• EXERCISE GOAL
All of the entries below should be returned verbatim, apart from the pictures.

• DATASET

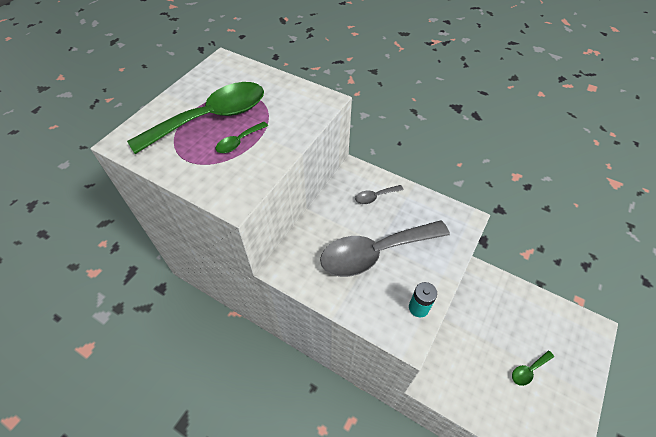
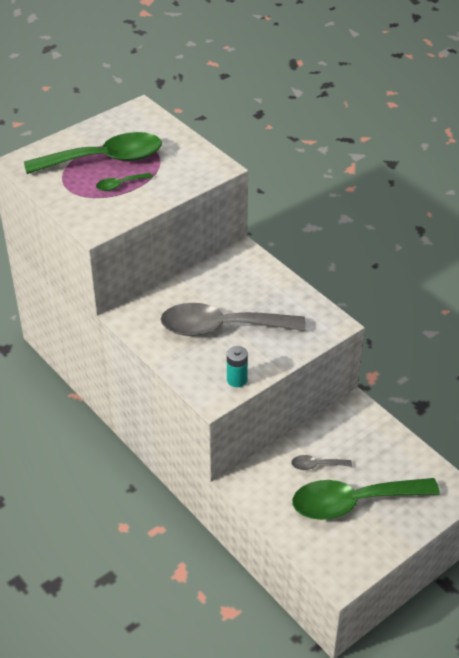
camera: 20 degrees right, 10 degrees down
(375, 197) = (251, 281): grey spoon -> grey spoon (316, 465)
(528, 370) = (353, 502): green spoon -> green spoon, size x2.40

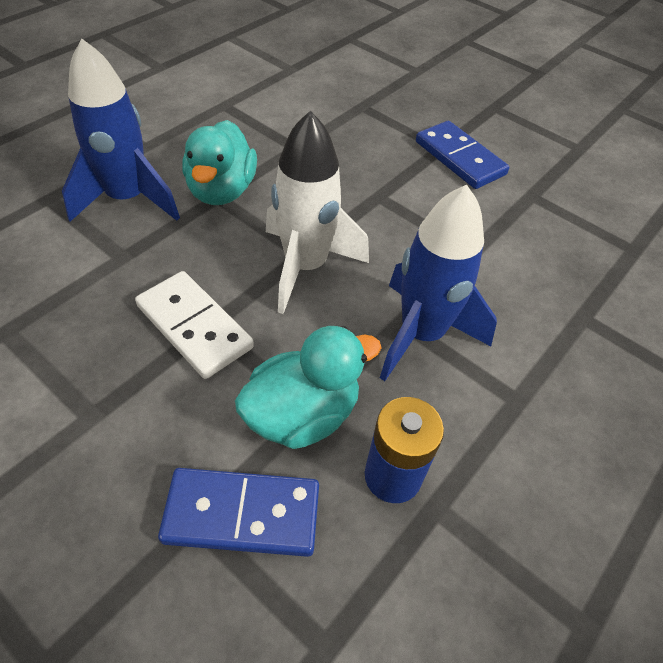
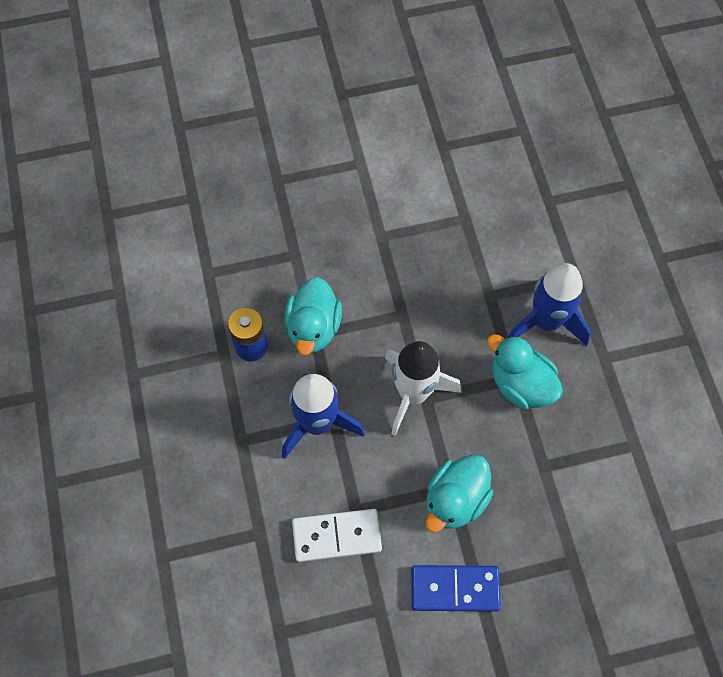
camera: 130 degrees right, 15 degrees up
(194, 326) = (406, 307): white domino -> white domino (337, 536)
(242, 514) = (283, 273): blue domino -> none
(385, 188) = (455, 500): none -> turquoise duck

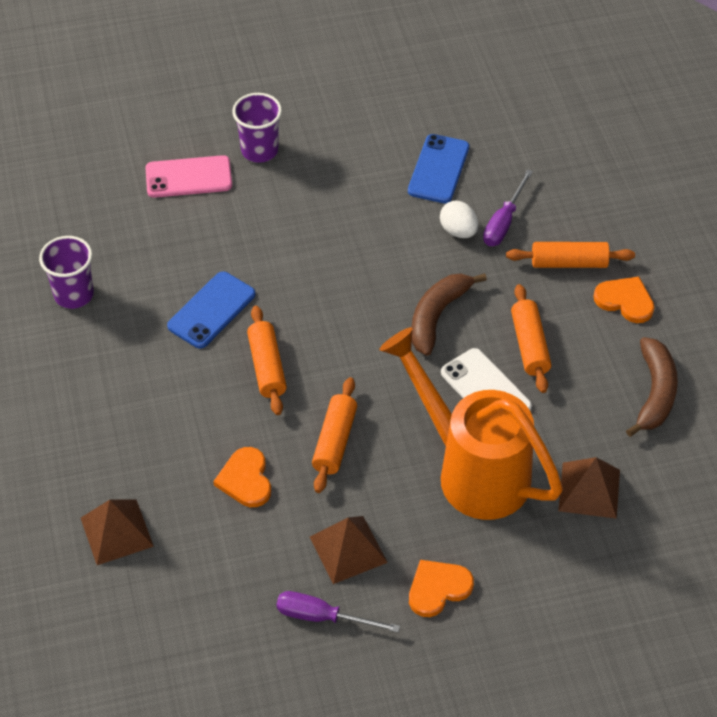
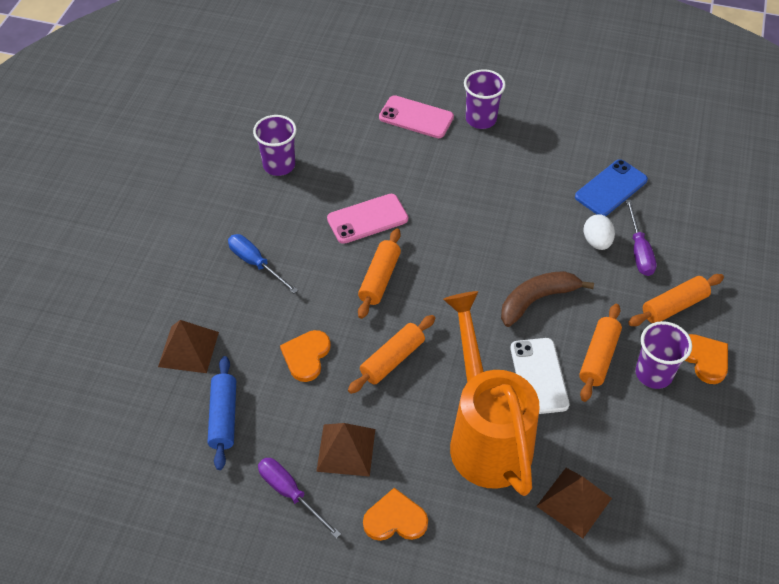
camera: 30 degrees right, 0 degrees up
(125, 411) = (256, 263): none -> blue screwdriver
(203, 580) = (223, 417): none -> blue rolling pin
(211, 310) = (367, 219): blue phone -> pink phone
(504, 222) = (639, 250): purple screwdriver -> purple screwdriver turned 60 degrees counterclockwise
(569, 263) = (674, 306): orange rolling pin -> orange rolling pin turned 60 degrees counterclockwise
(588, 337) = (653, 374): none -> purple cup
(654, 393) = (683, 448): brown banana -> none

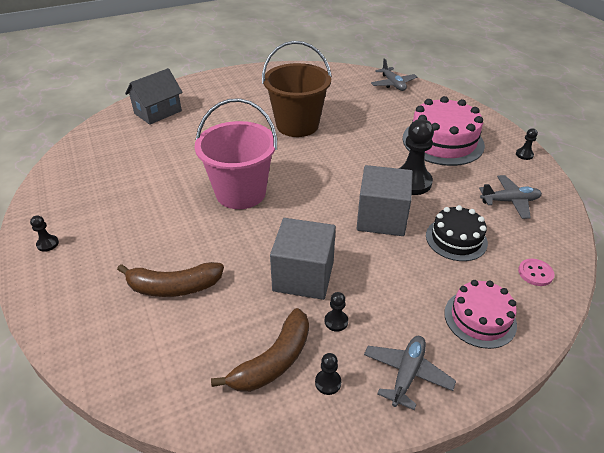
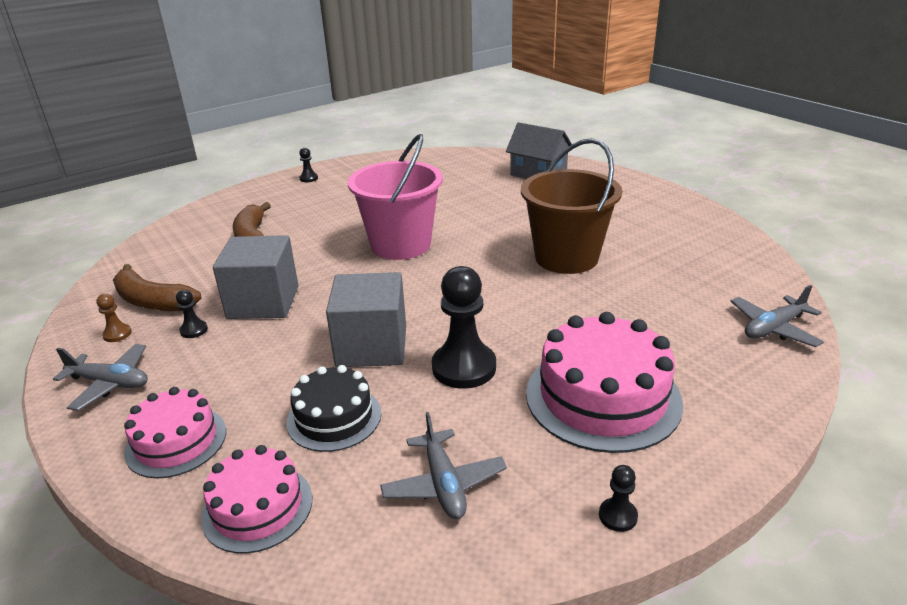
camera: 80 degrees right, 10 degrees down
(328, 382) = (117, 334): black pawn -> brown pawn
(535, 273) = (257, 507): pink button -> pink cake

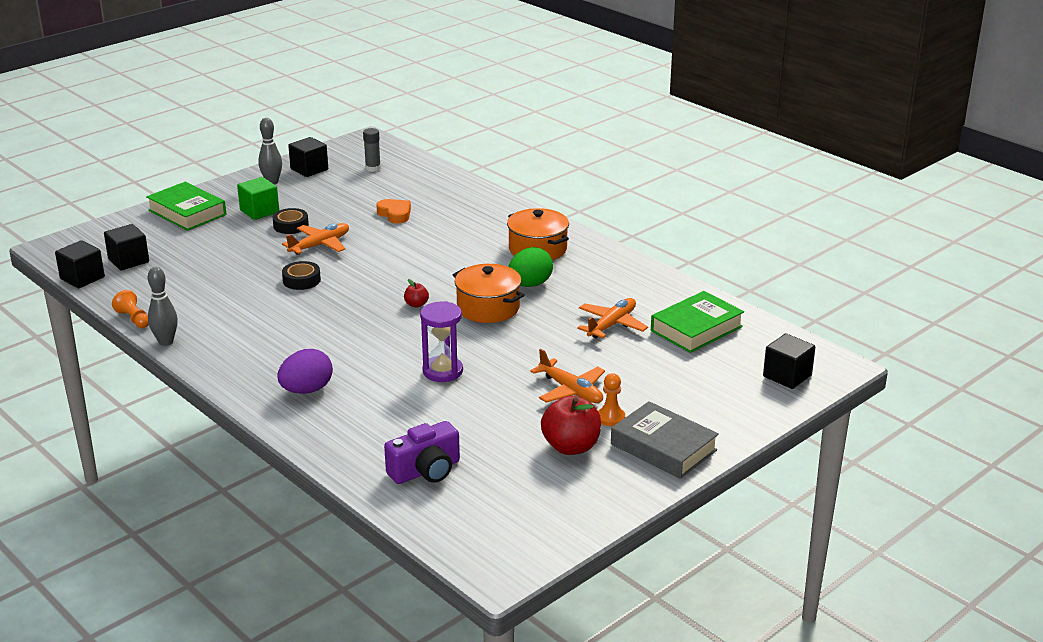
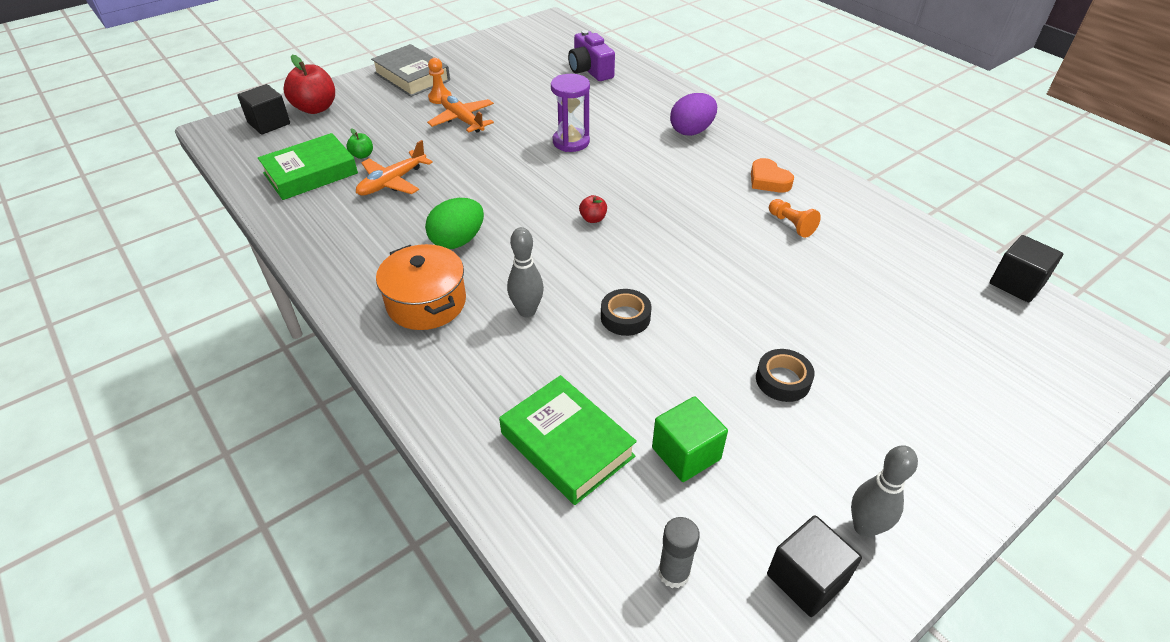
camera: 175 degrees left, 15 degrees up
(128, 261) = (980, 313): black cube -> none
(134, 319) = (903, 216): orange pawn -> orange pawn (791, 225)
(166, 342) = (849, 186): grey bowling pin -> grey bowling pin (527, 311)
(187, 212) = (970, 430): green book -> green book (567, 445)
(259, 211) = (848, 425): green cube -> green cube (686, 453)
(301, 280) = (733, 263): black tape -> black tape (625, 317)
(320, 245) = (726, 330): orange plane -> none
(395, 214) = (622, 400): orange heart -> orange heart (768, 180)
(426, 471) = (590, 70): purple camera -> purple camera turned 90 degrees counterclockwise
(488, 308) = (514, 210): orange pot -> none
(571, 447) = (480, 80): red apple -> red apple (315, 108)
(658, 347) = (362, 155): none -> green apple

• OUTPUT OF THE TASK
camera: 20 degrees right, 10 degrees down
(375, 197) = (251, 281): grey spoon -> grey spoon (316, 465)
(528, 370) = (353, 502): green spoon -> green spoon, size x2.40

camera: 130 degrees right, 15 degrees up
(194, 326) = (406, 307): white domino -> white domino (337, 536)
(242, 514) = (283, 273): blue domino -> none
(385, 188) = (455, 500): none -> turquoise duck

camera: 30 degrees right, 0 degrees up
(125, 411) = (256, 263): none -> blue screwdriver
(203, 580) = (223, 417): none -> blue rolling pin
(211, 310) = (367, 219): blue phone -> pink phone
(504, 222) = (639, 250): purple screwdriver -> purple screwdriver turned 60 degrees counterclockwise
(569, 263) = (674, 306): orange rolling pin -> orange rolling pin turned 60 degrees counterclockwise
(588, 337) = (653, 374): none -> purple cup
(654, 393) = (683, 448): brown banana -> none

camera: 80 degrees right, 10 degrees down
(328, 382) = (117, 334): black pawn -> brown pawn
(535, 273) = (257, 507): pink button -> pink cake

camera: 175 degrees left, 15 degrees up
(128, 261) = (980, 313): black cube -> none
(134, 319) = (903, 216): orange pawn -> orange pawn (791, 225)
(166, 342) = (849, 186): grey bowling pin -> grey bowling pin (527, 311)
(187, 212) = (970, 430): green book -> green book (567, 445)
(259, 211) = (848, 425): green cube -> green cube (686, 453)
(301, 280) = (733, 263): black tape -> black tape (625, 317)
(320, 245) = (726, 330): orange plane -> none
(395, 214) = (622, 400): orange heart -> orange heart (768, 180)
(426, 471) = (590, 70): purple camera -> purple camera turned 90 degrees counterclockwise
(488, 308) = (514, 210): orange pot -> none
(571, 447) = (480, 80): red apple -> red apple (315, 108)
(658, 347) = (362, 155): none -> green apple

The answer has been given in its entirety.